■ **EXERCISE MATERIAL**
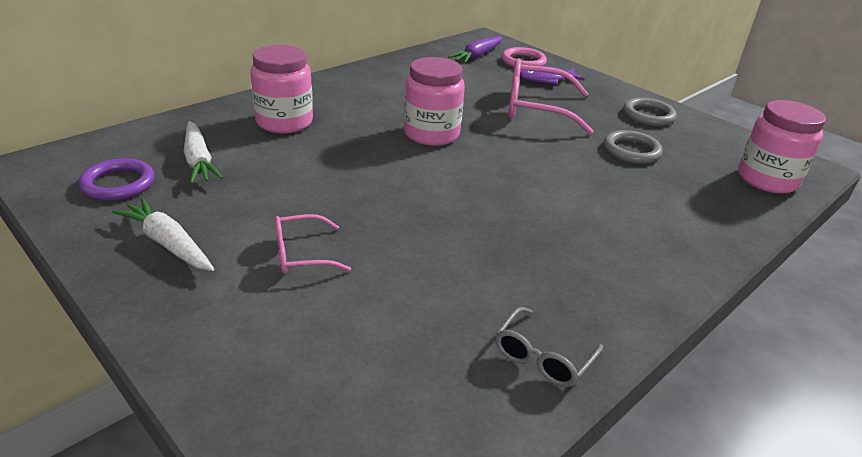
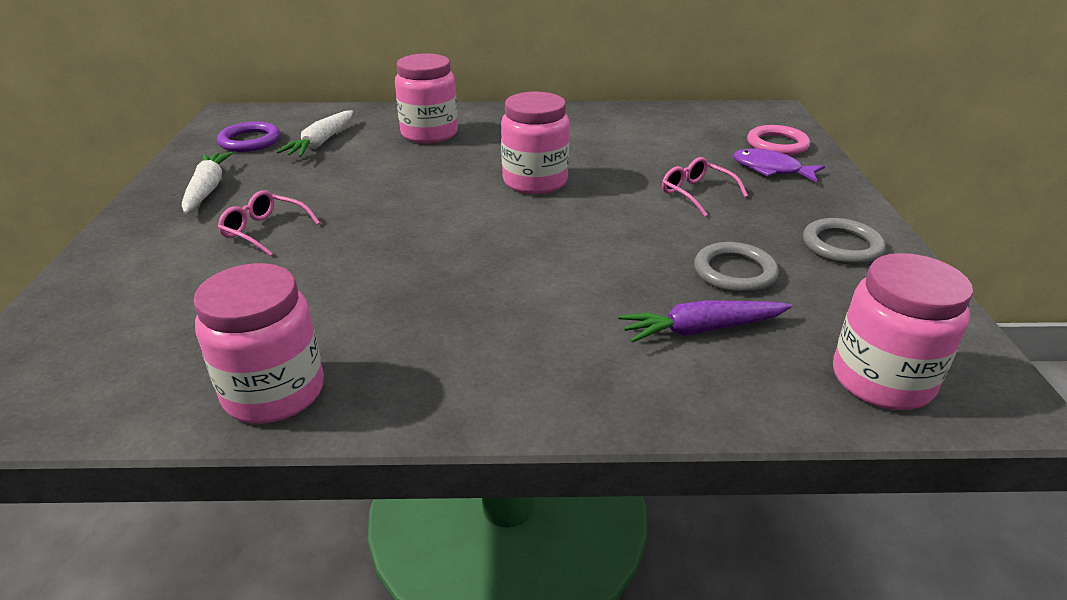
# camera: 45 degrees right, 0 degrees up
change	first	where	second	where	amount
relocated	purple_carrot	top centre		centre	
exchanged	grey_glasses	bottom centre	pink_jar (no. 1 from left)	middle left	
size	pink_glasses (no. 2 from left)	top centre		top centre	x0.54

■ **WHAT THIS TASK INVOLVES**
Find the line with "(no. 1 from". Transcribe it and every line after it exactly, through the end of the records above, and nothing else.

■ **SOLUTION FOR THIS PROBLEM**
exchanged	grey_glasses	bottom centre	pink_jar (no. 1 from left)	middle left	
size	pink_glasses (no. 2 from left)	top centre		top centre	x0.54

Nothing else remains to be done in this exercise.